**Problem:**
After locating the line that holds "(504, 59) = (207, 471): purple", output it and all following lines word for word, stopping only at the end of the data.

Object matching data
Start of Block

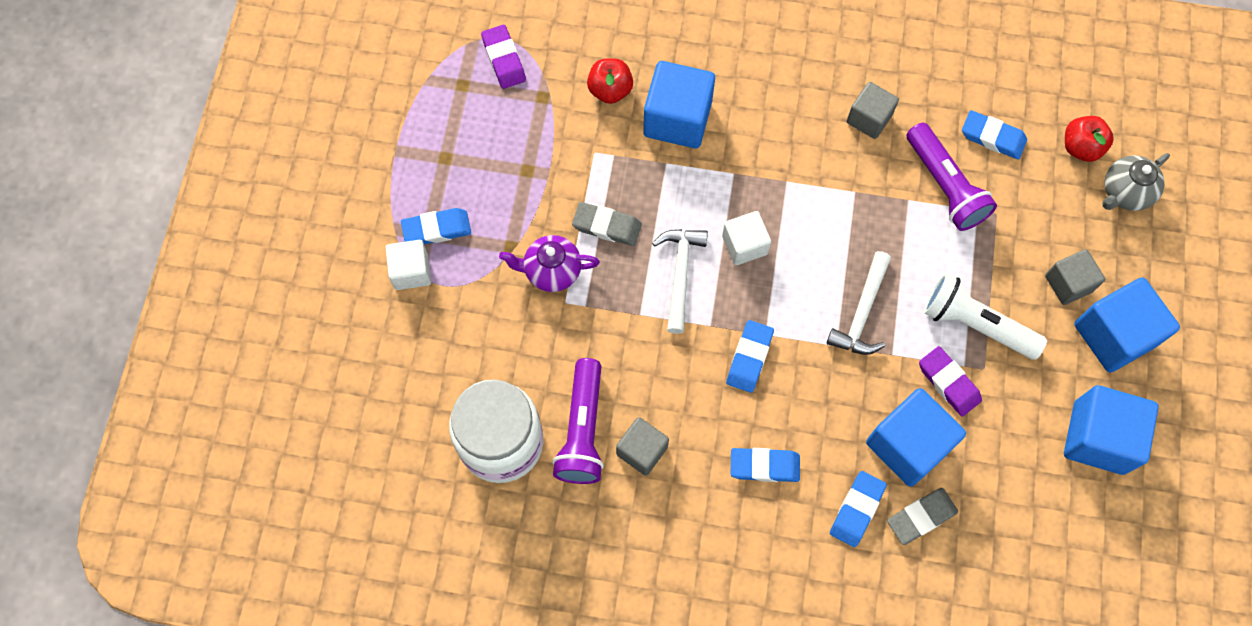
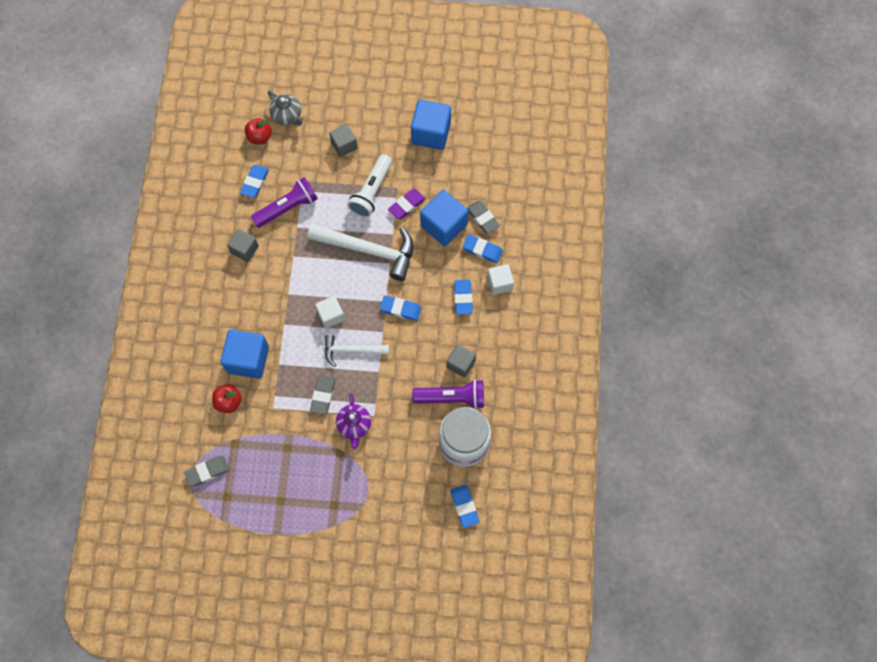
camera: 95 degrees left, 0 degrees up
(411, 271) = (360, 511): white cube -> white cube (499, 283)
(437, 229) = (330, 499): blue eraser -> blue eraser (464, 506)
(504, 59) = (207, 471): purple eraser -> grey eraser
(862, 313) = (369, 250): white hammer -> white hammer, size x1.70
(1114, 335) = (372, 124): blue cube -> none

End of Block

**Result of this task:**
(504, 59) = (207, 471): purple eraser -> grey eraser
(862, 313) = (369, 250): white hammer -> white hammer, size x1.70
(1114, 335) = (372, 124): blue cube -> none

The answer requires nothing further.